§ WHAT TO PRODUCE
Set down exactly the lines in the records below that run from the line with "none -> green brick E11:F12 level 2" to the line with "orange brick G7:G8", inclusive, and nothing more.

Collected data entries
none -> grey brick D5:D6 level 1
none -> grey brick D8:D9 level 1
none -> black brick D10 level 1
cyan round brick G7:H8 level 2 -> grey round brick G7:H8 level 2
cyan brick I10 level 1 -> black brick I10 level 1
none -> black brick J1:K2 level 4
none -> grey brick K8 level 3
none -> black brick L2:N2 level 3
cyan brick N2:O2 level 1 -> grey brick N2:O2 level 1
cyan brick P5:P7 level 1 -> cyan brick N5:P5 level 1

* * *

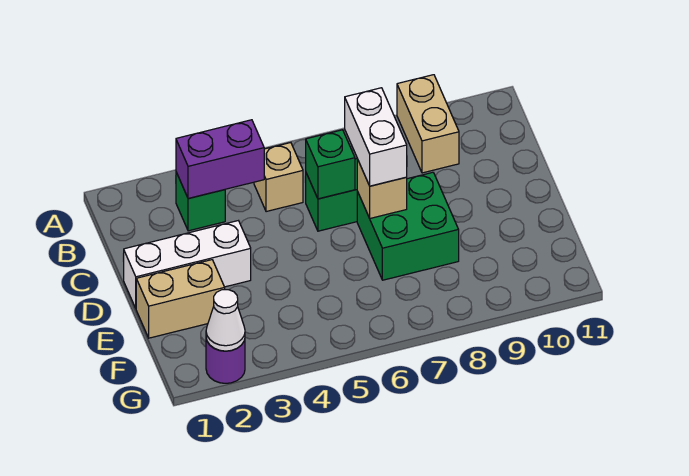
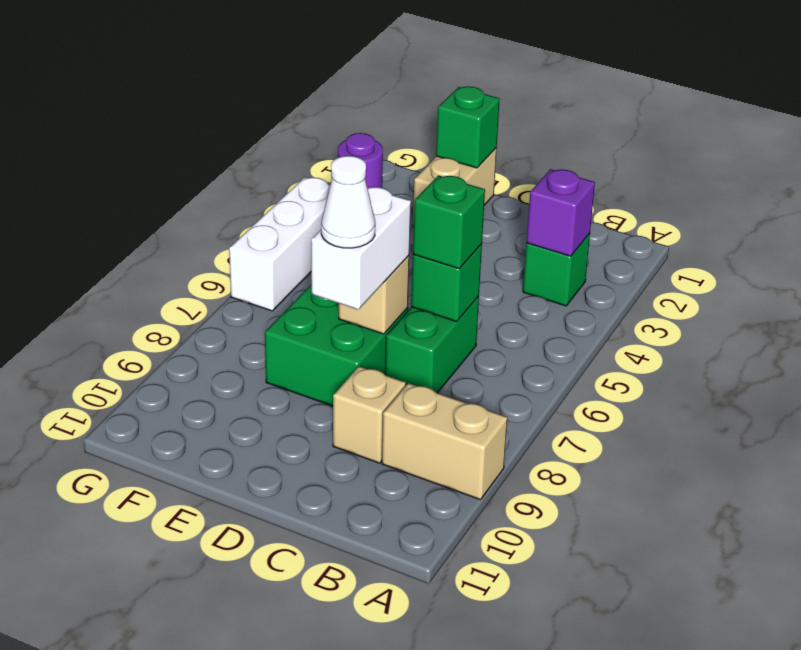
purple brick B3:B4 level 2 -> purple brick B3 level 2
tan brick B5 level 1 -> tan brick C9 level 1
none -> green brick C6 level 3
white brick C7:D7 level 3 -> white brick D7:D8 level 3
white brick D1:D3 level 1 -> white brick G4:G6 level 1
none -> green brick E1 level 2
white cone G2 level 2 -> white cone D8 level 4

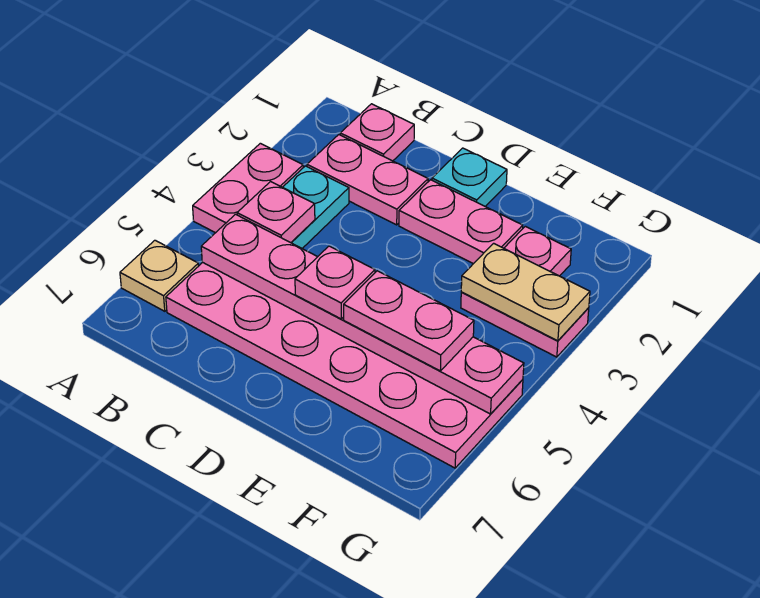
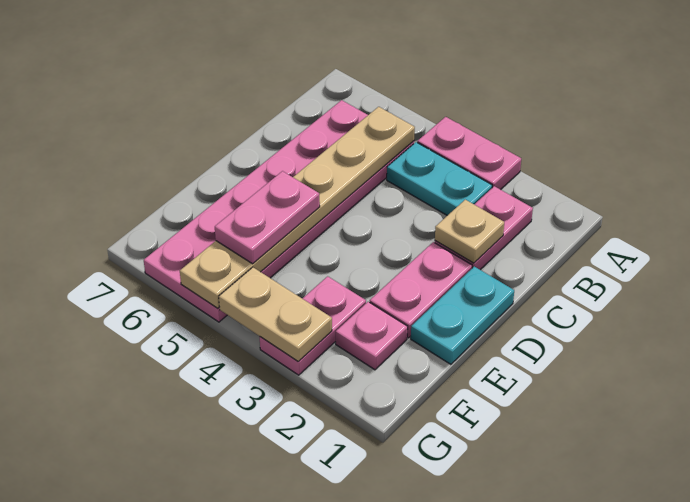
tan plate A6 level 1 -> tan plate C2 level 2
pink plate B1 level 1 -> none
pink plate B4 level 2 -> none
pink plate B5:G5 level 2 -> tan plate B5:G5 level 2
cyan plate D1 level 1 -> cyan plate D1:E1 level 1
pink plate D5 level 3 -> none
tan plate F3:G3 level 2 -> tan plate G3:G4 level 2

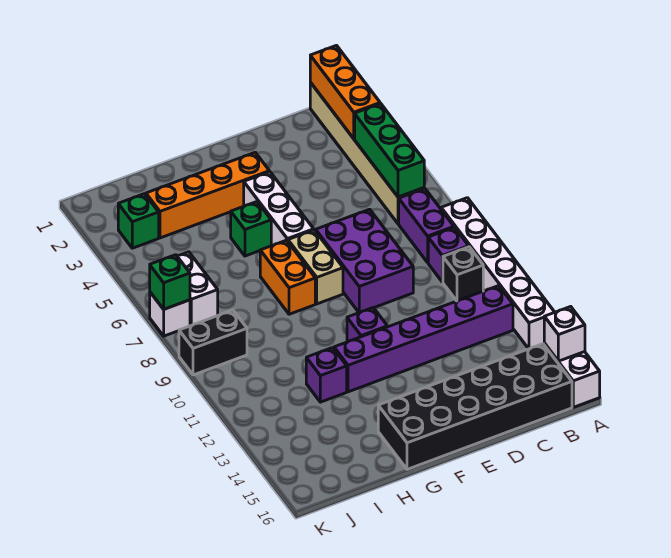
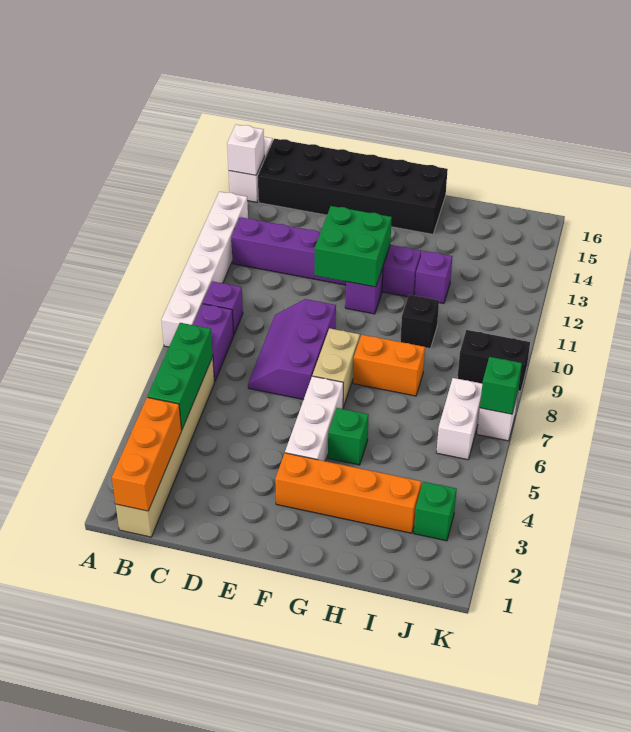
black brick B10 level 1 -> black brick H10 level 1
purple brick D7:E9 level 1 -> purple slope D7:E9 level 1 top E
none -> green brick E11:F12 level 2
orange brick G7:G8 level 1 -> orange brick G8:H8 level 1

§ RESPONSE AREA
none -> green brick E11:F12 level 2
orange brick G7:G8 level 1 -> orange brick G8:H8 level 1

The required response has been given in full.